Please copy out each line of the entries in which "brick" appears.

====== DATA TO PROCESS

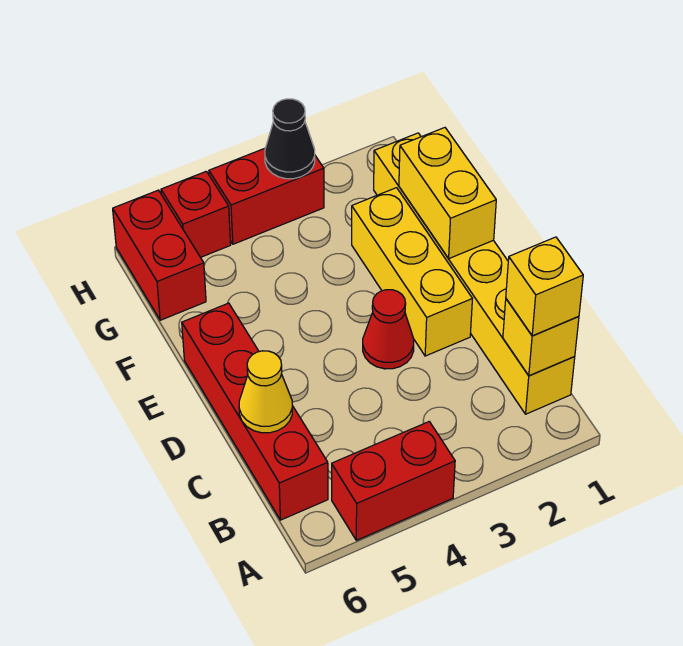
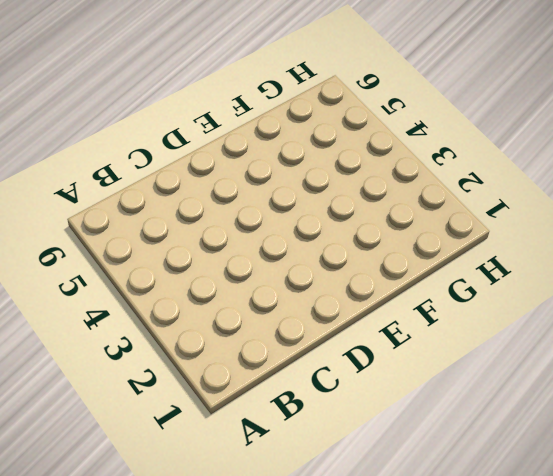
none -> red brick A4:A5 level 1
none -> yellow brick B1:G1 level 1
none -> red brick B6:E6 level 1

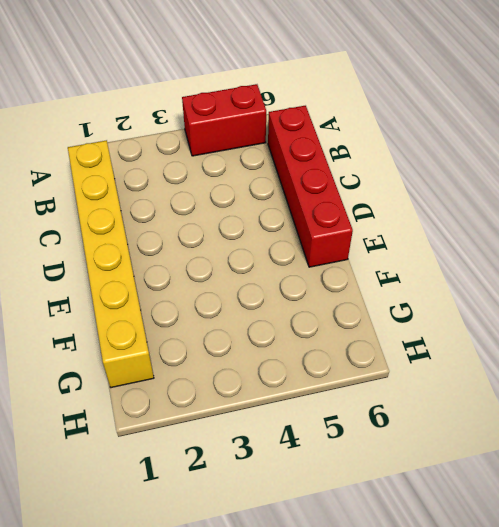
none -> yellow brick D2:F2 level 1
none -> red cone D3 level 1
none -> red brick G6:H6 level 1

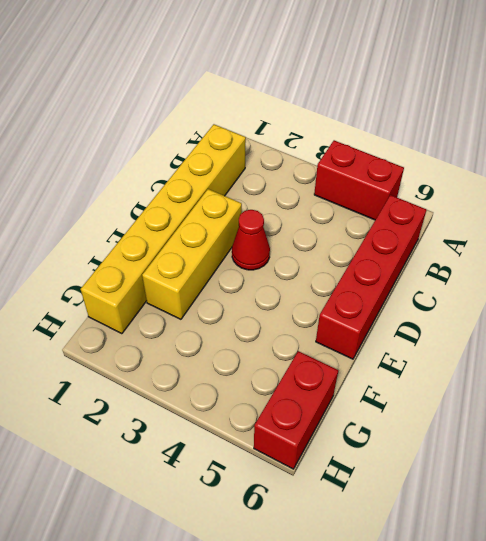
none -> red brick H3:H4 level 1
none -> red brick H5 level 1
none -> yellow brick B1 level 2

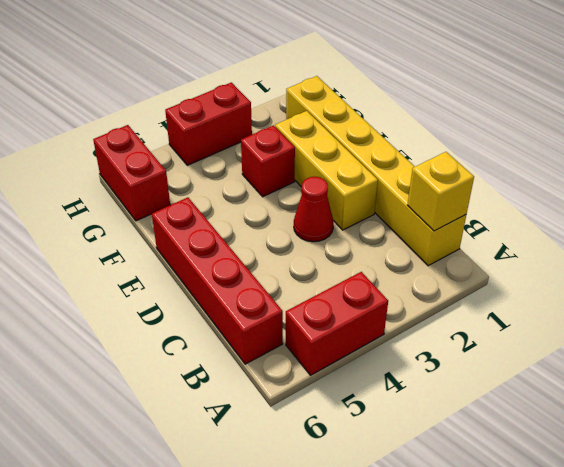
red brick F3 level 1 -> red brick H5 level 1
none -> yellow cone C6 level 2
none -> yellow brick E1:F1 level 2
none -> black cone H3 level 2

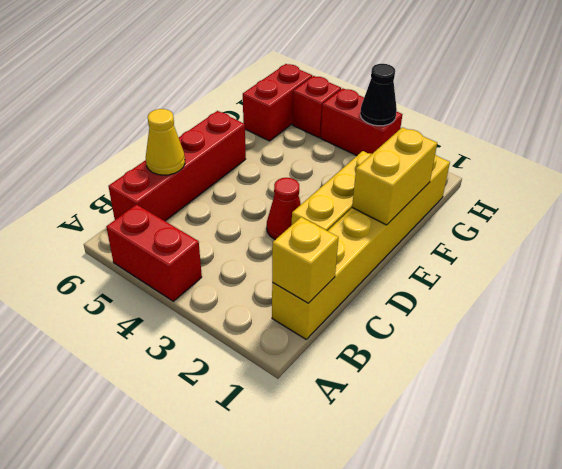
none -> yellow brick B1 level 3

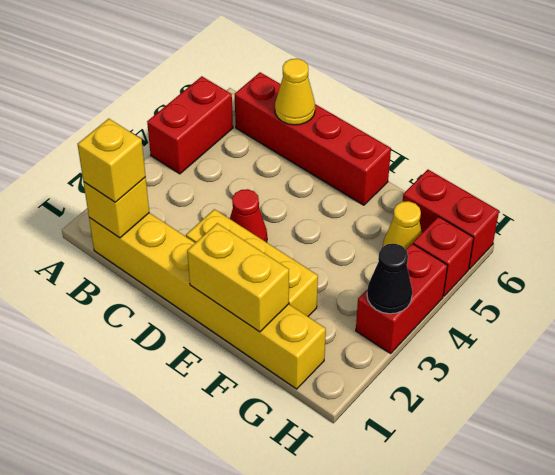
yellow cone G5 level 1 -> none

============

#### [SOLUTION TO THE PROBLEM]
none -> red brick A4:A5 level 1
none -> yellow brick B1:G1 level 1
none -> red brick B6:E6 level 1
none -> yellow brick D2:F2 level 1
none -> red brick G6:H6 level 1
none -> red brick H3:H4 level 1
none -> red brick H5 level 1
none -> yellow brick B1 level 2
red brick F3 level 1 -> red brick H5 level 1
none -> yellow brick E1:F1 level 2
none -> yellow brick B1 level 3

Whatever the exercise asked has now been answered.